:: Data extracts ::
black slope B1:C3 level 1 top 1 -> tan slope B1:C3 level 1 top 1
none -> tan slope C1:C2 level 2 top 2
==
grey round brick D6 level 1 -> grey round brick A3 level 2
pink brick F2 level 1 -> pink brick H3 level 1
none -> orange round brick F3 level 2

:: What to work on ::
Give back the records above exactly, limited to the lines between the one holding "pink brick F2" and the one holding "none -> orange round brick F3 level 2", inclusive.

:: Result below ::
pink brick F2 level 1 -> pink brick H3 level 1
none -> orange round brick F3 level 2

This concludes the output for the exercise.